Stored items:
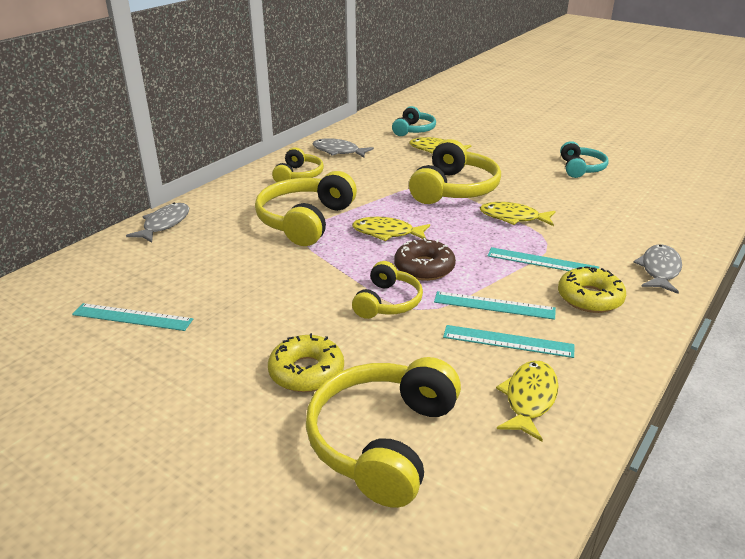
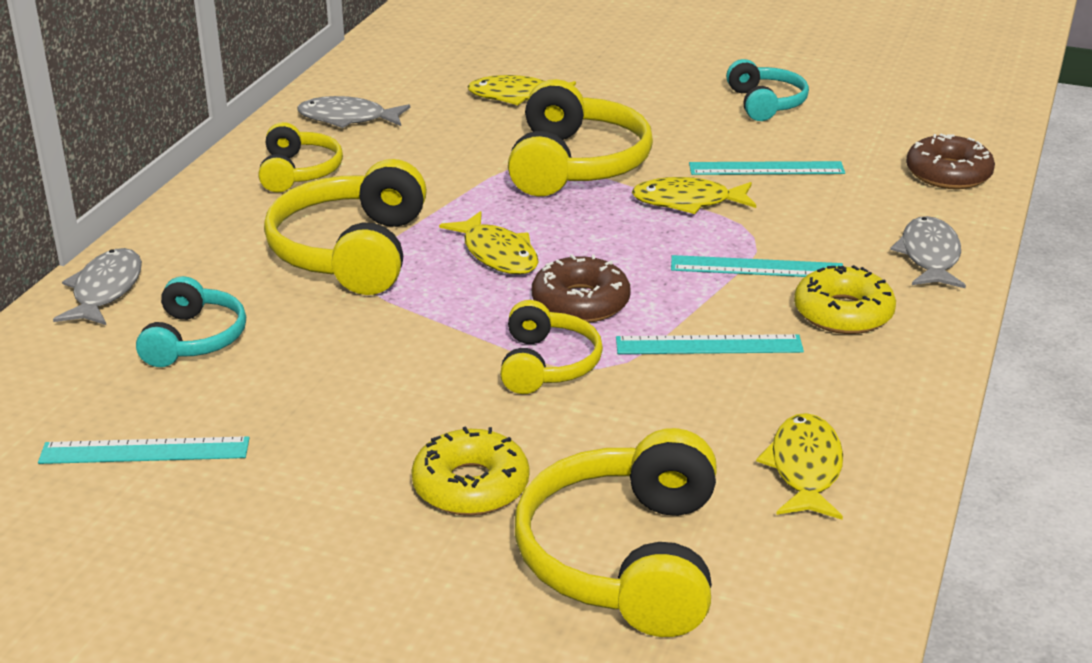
camera: 15 degrees left, 0 degrees up
(387, 233) = (497, 254): yellow fish -> yellow fish turned 120 degrees counterclockwise
(414, 130) = (463, 63): turquoise headphones -> turquoise headphones (194, 339)
(508, 341) = (748, 394): turquoise ruler -> turquoise ruler (766, 168)
(686, 221) = (948, 174): none -> brown donut

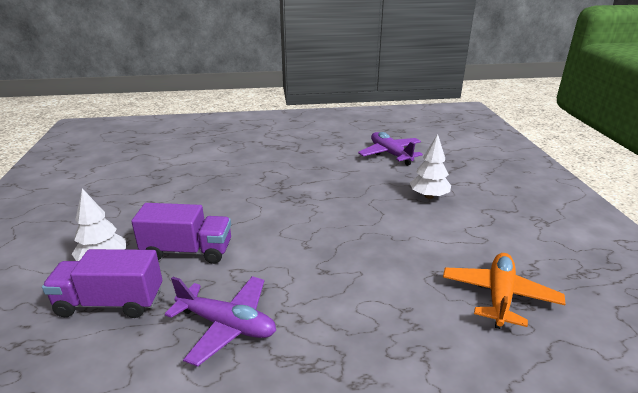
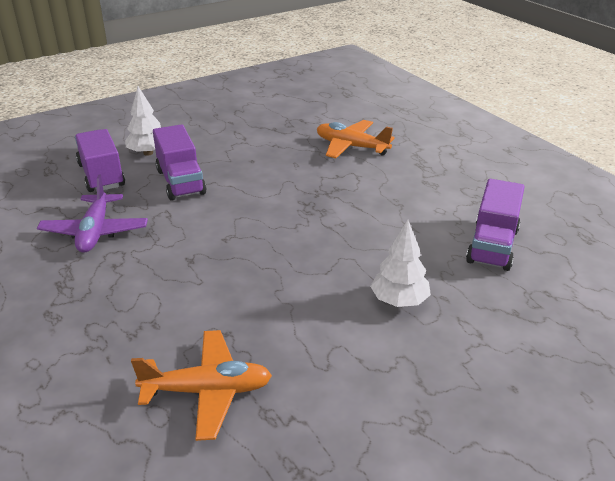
camera: 65 degrees right, 5 degrees up
(227, 162) = (351, 147): none -> orange plane
(390, 154) = (492, 245): purple plane -> purple truck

● ASSIGNMENT
Return only the lines that start at the line containing "(387, 233) = (497, 254): yellow" and finish at the last line of the entries, exactly as written and without pictures.

● EXPECTED ANSWER
(387, 233) = (497, 254): yellow fish -> yellow fish turned 120 degrees counterclockwise
(414, 130) = (463, 63): turquoise headphones -> turquoise headphones (194, 339)
(508, 341) = (748, 394): turquoise ruler -> turquoise ruler (766, 168)
(686, 221) = (948, 174): none -> brown donut

camera: 65 degrees right, 5 degrees up
(227, 162) = (351, 147): none -> orange plane
(390, 154) = (492, 245): purple plane -> purple truck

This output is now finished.